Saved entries
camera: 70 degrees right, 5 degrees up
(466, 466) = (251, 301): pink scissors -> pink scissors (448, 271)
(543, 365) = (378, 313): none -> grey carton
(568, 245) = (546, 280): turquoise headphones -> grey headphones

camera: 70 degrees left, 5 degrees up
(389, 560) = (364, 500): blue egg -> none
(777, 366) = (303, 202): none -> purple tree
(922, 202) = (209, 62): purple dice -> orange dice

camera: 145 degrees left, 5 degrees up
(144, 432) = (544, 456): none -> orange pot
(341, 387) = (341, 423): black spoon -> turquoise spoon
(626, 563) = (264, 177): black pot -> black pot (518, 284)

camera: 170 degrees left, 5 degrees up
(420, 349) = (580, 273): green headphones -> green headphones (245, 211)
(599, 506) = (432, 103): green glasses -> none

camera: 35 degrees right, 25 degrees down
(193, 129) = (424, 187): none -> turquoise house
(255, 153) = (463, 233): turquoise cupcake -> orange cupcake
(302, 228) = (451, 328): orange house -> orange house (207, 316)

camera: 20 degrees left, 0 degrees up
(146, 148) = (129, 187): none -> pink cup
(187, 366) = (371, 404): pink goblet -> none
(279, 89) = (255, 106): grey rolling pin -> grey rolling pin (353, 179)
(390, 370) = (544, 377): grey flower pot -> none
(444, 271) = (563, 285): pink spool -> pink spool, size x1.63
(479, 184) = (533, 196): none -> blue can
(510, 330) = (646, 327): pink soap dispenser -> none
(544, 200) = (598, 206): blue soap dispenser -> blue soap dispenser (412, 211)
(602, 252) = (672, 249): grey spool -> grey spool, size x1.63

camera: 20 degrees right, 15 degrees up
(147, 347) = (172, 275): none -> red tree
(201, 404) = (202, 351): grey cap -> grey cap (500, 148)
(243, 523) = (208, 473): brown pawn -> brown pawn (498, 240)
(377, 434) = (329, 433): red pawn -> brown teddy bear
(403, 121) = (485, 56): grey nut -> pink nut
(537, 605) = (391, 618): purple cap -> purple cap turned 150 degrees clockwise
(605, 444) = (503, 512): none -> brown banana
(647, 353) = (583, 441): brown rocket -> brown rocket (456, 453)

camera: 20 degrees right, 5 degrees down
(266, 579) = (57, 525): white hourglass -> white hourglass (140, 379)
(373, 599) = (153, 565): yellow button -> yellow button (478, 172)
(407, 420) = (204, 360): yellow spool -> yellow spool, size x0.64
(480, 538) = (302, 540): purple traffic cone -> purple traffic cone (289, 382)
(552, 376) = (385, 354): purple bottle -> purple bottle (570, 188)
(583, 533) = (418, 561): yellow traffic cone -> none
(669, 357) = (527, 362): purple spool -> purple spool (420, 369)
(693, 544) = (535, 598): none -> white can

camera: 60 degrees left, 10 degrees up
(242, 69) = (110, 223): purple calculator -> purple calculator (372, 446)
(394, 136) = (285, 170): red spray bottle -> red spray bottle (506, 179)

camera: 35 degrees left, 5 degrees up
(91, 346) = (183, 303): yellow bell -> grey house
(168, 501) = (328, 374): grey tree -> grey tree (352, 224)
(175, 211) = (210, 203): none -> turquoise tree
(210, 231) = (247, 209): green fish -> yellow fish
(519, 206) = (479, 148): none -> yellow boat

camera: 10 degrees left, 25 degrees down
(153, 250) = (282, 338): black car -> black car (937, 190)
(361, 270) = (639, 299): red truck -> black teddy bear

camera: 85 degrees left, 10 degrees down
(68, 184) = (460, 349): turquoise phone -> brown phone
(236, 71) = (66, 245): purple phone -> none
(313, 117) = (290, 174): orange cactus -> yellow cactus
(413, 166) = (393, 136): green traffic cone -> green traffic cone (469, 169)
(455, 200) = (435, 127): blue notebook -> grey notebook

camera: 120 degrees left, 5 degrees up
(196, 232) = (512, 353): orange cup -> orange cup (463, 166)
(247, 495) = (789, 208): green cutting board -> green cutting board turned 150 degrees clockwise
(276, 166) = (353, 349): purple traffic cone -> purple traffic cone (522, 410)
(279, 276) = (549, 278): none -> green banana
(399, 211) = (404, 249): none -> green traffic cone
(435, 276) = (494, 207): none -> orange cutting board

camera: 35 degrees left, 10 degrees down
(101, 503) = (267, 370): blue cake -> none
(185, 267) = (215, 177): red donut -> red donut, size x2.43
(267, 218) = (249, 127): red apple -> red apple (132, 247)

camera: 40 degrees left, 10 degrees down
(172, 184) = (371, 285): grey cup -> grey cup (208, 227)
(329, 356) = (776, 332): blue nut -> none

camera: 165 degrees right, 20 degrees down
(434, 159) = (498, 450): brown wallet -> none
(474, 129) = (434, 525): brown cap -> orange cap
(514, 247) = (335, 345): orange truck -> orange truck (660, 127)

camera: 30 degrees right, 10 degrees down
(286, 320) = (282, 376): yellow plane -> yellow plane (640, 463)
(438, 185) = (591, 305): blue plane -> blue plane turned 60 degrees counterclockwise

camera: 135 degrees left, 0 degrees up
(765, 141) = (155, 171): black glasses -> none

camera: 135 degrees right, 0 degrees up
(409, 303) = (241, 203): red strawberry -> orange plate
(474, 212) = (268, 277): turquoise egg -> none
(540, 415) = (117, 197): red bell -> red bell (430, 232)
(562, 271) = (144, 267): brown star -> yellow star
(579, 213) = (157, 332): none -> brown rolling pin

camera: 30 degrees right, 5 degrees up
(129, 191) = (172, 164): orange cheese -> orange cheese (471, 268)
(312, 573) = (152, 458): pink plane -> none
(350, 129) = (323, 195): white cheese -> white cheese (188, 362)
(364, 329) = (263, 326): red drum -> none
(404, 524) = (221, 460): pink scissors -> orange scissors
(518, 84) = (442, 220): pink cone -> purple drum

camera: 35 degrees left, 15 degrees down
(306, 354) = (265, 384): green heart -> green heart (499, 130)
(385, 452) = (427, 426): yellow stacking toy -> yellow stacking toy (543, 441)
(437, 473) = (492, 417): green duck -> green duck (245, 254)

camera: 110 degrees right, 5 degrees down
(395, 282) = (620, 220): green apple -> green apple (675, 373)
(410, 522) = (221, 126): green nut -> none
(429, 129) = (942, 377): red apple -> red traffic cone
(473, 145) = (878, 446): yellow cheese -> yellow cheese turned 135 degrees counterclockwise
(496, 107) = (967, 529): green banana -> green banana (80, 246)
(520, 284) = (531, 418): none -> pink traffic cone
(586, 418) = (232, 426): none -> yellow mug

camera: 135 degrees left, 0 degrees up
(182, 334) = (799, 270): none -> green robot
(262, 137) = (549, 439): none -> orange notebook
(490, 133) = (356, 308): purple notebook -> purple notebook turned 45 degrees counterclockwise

### [Exercise goal]
Give back all the records above exactly as they were written.

### [Output for this task]
camera: 70 degrees right, 5 degrees up
(466, 466) = (251, 301): pink scissors -> pink scissors (448, 271)
(543, 365) = (378, 313): none -> grey carton
(568, 245) = (546, 280): turquoise headphones -> grey headphones

camera: 70 degrees left, 5 degrees up
(389, 560) = (364, 500): blue egg -> none
(777, 366) = (303, 202): none -> purple tree
(922, 202) = (209, 62): purple dice -> orange dice

camera: 145 degrees left, 5 degrees up
(144, 432) = (544, 456): none -> orange pot
(341, 387) = (341, 423): black spoon -> turquoise spoon
(626, 563) = (264, 177): black pot -> black pot (518, 284)

camera: 170 degrees left, 5 degrees up
(420, 349) = (580, 273): green headphones -> green headphones (245, 211)
(599, 506) = (432, 103): green glasses -> none

camera: 35 degrees right, 25 degrees down
(193, 129) = (424, 187): none -> turquoise house
(255, 153) = (463, 233): turquoise cupcake -> orange cupcake
(302, 228) = (451, 328): orange house -> orange house (207, 316)

camera: 20 degrees left, 0 degrees up
(146, 148) = (129, 187): none -> pink cup
(187, 366) = (371, 404): pink goblet -> none
(279, 89) = (255, 106): grey rolling pin -> grey rolling pin (353, 179)
(390, 370) = (544, 377): grey flower pot -> none
(444, 271) = (563, 285): pink spool -> pink spool, size x1.63
(479, 184) = (533, 196): none -> blue can
(510, 330) = (646, 327): pink soap dispenser -> none
(544, 200) = (598, 206): blue soap dispenser -> blue soap dispenser (412, 211)
(602, 252) = (672, 249): grey spool -> grey spool, size x1.63

camera: 20 degrees right, 15 degrees up
(147, 347) = (172, 275): none -> red tree
(201, 404) = (202, 351): grey cap -> grey cap (500, 148)
(243, 523) = (208, 473): brown pawn -> brown pawn (498, 240)
(377, 434) = (329, 433): red pawn -> brown teddy bear
(403, 121) = (485, 56): grey nut -> pink nut
(537, 605) = (391, 618): purple cap -> purple cap turned 150 degrees clockwise
(605, 444) = (503, 512): none -> brown banana
(647, 353) = (583, 441): brown rocket -> brown rocket (456, 453)

camera: 20 degrees right, 5 degrees down
(266, 579) = (57, 525): white hourglass -> white hourglass (140, 379)
(373, 599) = (153, 565): yellow button -> yellow button (478, 172)
(407, 420) = (204, 360): yellow spool -> yellow spool, size x0.64
(480, 538) = (302, 540): purple traffic cone -> purple traffic cone (289, 382)
(552, 376) = (385, 354): purple bottle -> purple bottle (570, 188)
(583, 533) = (418, 561): yellow traffic cone -> none
(669, 357) = (527, 362): purple spool -> purple spool (420, 369)
(693, 544) = (535, 598): none -> white can

camera: 60 degrees left, 10 degrees up
(242, 69) = (110, 223): purple calculator -> purple calculator (372, 446)
(394, 136) = (285, 170): red spray bottle -> red spray bottle (506, 179)

camera: 35 degrees left, 5 degrees up
(91, 346) = (183, 303): yellow bell -> grey house
(168, 501) = (328, 374): grey tree -> grey tree (352, 224)
(175, 211) = (210, 203): none -> turquoise tree
(210, 231) = (247, 209): green fish -> yellow fish
(519, 206) = (479, 148): none -> yellow boat

camera: 10 degrees left, 25 degrees down
(153, 250) = (282, 338): black car -> black car (937, 190)
(361, 270) = (639, 299): red truck -> black teddy bear

camera: 85 degrees left, 10 degrees down
(68, 184) = (460, 349): turquoise phone -> brown phone
(236, 71) = (66, 245): purple phone -> none
(313, 117) = (290, 174): orange cactus -> yellow cactus
(413, 166) = (393, 136): green traffic cone -> green traffic cone (469, 169)
(455, 200) = (435, 127): blue notebook -> grey notebook

camera: 120 degrees left, 5 degrees up
(196, 232) = (512, 353): orange cup -> orange cup (463, 166)
(247, 495) = (789, 208): green cutting board -> green cutting board turned 150 degrees clockwise
(276, 166) = (353, 349): purple traffic cone -> purple traffic cone (522, 410)
(279, 276) = (549, 278): none -> green banana
(399, 211) = (404, 249): none -> green traffic cone
(435, 276) = (494, 207): none -> orange cutting board

camera: 35 degrees left, 10 degrees down
(101, 503) = (267, 370): blue cake -> none
(185, 267) = (215, 177): red donut -> red donut, size x2.43
(267, 218) = (249, 127): red apple -> red apple (132, 247)

camera: 40 degrees left, 10 degrees down
(172, 184) = (371, 285): grey cup -> grey cup (208, 227)
(329, 356) = (776, 332): blue nut -> none

camera: 165 degrees right, 20 degrees down
(434, 159) = (498, 450): brown wallet -> none
(474, 129) = (434, 525): brown cap -> orange cap
(514, 247) = (335, 345): orange truck -> orange truck (660, 127)

camera: 30 degrees right, 10 degrees down
(286, 320) = (282, 376): yellow plane -> yellow plane (640, 463)
(438, 185) = (591, 305): blue plane -> blue plane turned 60 degrees counterclockwise

camera: 135 degrees left, 0 degrees up
(765, 141) = (155, 171): black glasses -> none

camera: 135 degrees right, 0 degrees up
(409, 303) = (241, 203): red strawberry -> orange plate
(474, 212) = (268, 277): turquoise egg -> none
(540, 415) = (117, 197): red bell -> red bell (430, 232)
(562, 271) = (144, 267): brown star -> yellow star
(579, 213) = (157, 332): none -> brown rolling pin

camera: 30 degrees right, 5 degrees up
(129, 191) = (172, 164): orange cheese -> orange cheese (471, 268)
(312, 573) = (152, 458): pink plane -> none
(350, 129) = (323, 195): white cheese -> white cheese (188, 362)
(364, 329) = (263, 326): red drum -> none
(404, 524) = (221, 460): pink scissors -> orange scissors
(518, 84) = (442, 220): pink cone -> purple drum

camera: 35 degrees left, 15 degrees down
(306, 354) = (265, 384): green heart -> green heart (499, 130)
(385, 452) = (427, 426): yellow stacking toy -> yellow stacking toy (543, 441)
(437, 473) = (492, 417): green duck -> green duck (245, 254)

camera: 110 degrees right, 5 degrees down
(395, 282) = (620, 220): green apple -> green apple (675, 373)
(410, 522) = (221, 126): green nut -> none
(429, 129) = (942, 377): red apple -> red traffic cone
(473, 145) = (878, 446): yellow cheese -> yellow cheese turned 135 degrees counterclockwise
(496, 107) = (967, 529): green banana -> green banana (80, 246)
(520, 284) = (531, 418): none -> pink traffic cone
(586, 418) = (232, 426): none -> yellow mug

camera: 135 degrees left, 0 degrees up
(182, 334) = (799, 270): none -> green robot
(262, 137) = (549, 439): none -> orange notebook
(490, 133) = (356, 308): purple notebook -> purple notebook turned 45 degrees counterclockwise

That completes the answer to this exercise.